Give back the records below exactly, every one, with no pictures.

→ **Satellite image grounding data**
####################

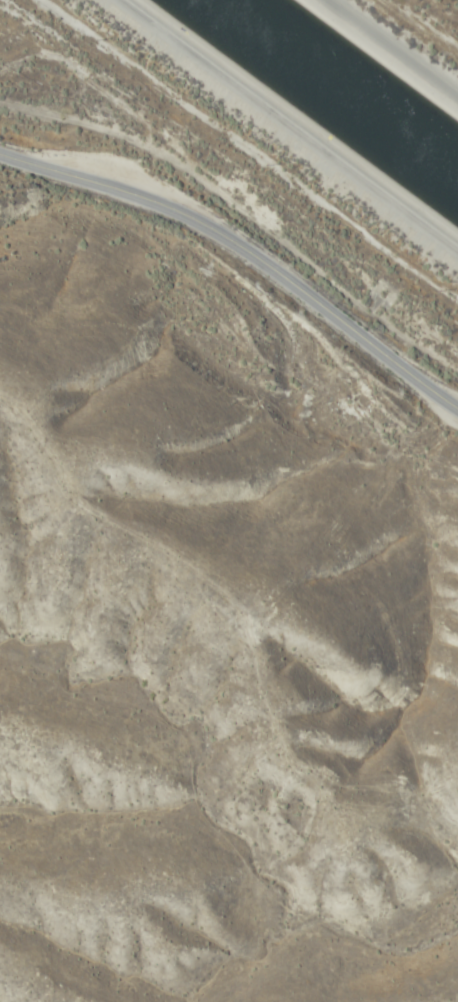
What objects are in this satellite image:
road: (393, 41)
road: (279, 134)
road: (244, 252)

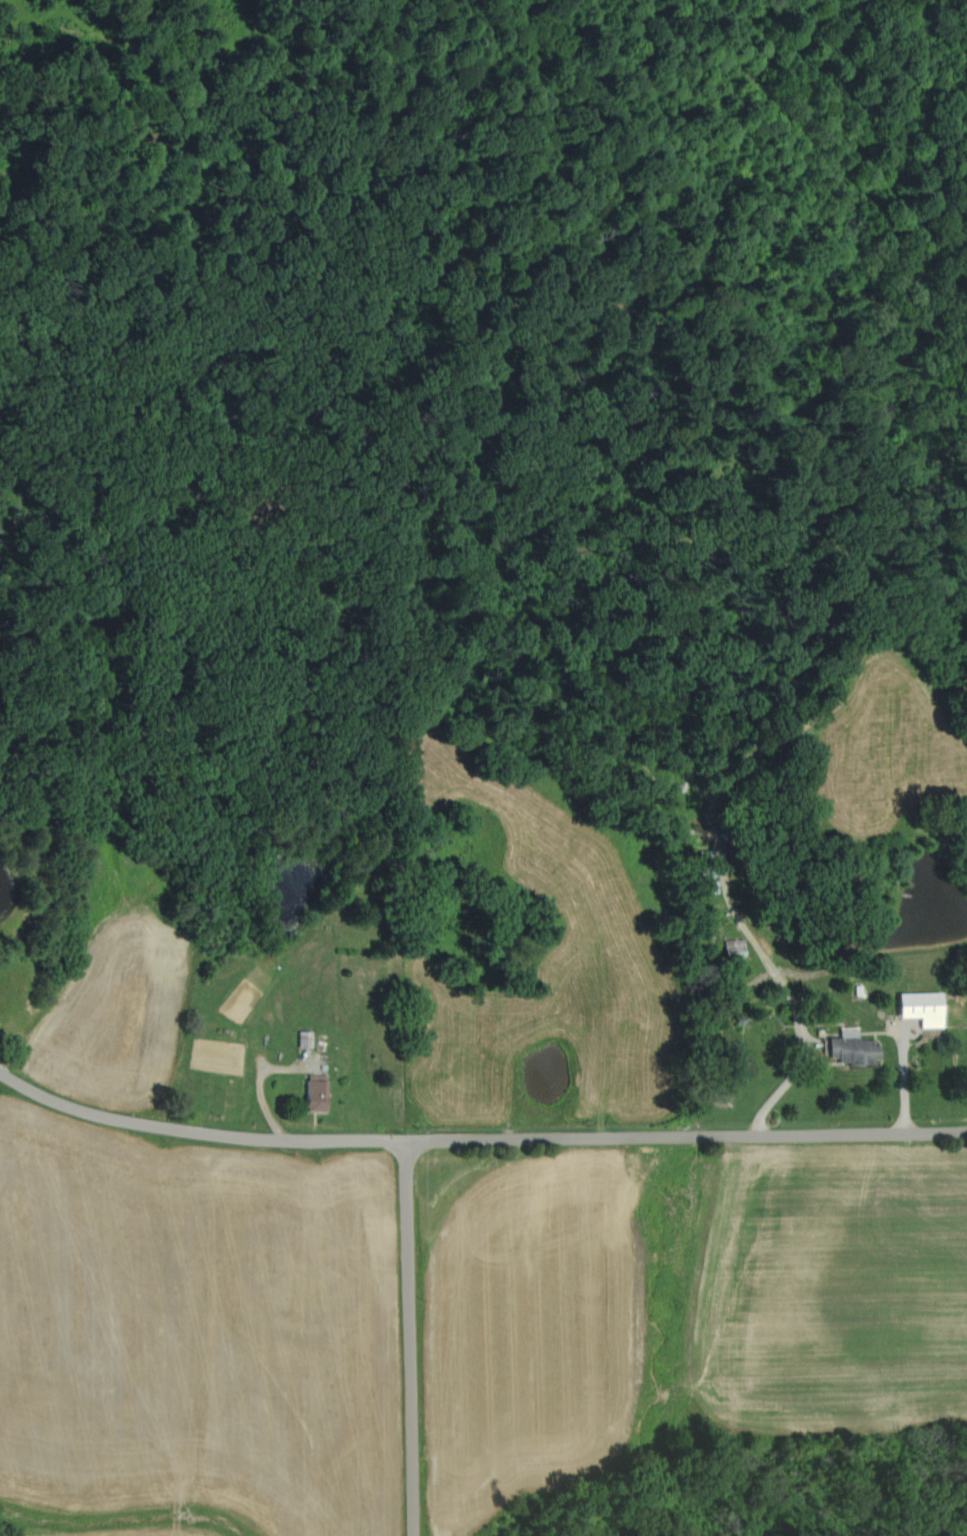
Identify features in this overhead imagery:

####################

→ **TASK RESPONSE**
What objects are in this satellite image:
road: (393, 41)
road: (279, 134)
road: (244, 252)

Identify features in this overhead imagery:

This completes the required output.